> Data supplied:
###

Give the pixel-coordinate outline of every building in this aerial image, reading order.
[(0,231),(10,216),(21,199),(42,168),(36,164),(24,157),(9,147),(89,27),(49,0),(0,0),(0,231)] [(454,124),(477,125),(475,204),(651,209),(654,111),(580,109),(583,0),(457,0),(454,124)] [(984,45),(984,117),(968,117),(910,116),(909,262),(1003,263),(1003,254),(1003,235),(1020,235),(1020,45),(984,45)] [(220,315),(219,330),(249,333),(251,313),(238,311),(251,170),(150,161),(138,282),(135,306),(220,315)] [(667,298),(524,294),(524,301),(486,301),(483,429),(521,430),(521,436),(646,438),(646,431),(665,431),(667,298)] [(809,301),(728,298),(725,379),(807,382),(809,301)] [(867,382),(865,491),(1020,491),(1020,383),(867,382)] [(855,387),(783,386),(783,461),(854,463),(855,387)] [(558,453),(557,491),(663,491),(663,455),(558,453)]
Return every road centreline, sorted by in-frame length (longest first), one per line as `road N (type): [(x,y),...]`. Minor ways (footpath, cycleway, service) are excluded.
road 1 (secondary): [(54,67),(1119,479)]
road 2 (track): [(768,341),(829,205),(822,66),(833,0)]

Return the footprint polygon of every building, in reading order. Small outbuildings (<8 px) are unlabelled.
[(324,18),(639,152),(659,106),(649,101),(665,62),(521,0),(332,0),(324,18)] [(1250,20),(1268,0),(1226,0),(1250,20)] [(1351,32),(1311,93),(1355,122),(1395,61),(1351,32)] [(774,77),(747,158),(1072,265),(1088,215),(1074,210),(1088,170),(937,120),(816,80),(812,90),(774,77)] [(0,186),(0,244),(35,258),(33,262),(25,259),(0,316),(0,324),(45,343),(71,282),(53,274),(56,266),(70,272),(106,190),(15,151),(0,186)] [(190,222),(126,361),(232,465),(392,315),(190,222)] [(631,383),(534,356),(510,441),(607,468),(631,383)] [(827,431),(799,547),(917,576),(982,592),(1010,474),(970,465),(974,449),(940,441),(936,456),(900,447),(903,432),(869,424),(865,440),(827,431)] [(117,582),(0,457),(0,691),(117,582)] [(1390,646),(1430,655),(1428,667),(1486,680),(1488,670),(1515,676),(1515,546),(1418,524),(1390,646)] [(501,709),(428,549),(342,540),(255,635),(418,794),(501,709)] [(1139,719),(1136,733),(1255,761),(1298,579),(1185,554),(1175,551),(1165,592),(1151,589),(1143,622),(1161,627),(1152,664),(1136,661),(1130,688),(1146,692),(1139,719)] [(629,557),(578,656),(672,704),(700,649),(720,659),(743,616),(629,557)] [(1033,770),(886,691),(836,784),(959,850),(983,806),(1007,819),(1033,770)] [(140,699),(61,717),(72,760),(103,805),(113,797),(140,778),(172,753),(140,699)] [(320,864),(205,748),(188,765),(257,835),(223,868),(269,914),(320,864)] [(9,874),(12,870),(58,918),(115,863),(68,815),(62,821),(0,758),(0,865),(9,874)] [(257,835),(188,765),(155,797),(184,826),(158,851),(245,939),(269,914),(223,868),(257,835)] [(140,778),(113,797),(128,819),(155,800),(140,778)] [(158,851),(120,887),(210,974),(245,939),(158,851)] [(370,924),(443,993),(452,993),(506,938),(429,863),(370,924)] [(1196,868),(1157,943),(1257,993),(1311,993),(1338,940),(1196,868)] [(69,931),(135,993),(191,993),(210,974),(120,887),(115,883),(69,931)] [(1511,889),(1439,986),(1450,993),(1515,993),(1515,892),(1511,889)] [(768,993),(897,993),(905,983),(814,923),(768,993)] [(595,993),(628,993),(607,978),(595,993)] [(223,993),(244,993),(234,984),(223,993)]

###

> Task statement: The word "building" appears in some lines of the data. Copy every one of those lines.

> Exercise result:
Give the pixel-coordinate outline of every building in this aerial image, reading order.
Return the footprint polygon of every building, in reading order. Small outbuildings (<8 px) are unlabelled.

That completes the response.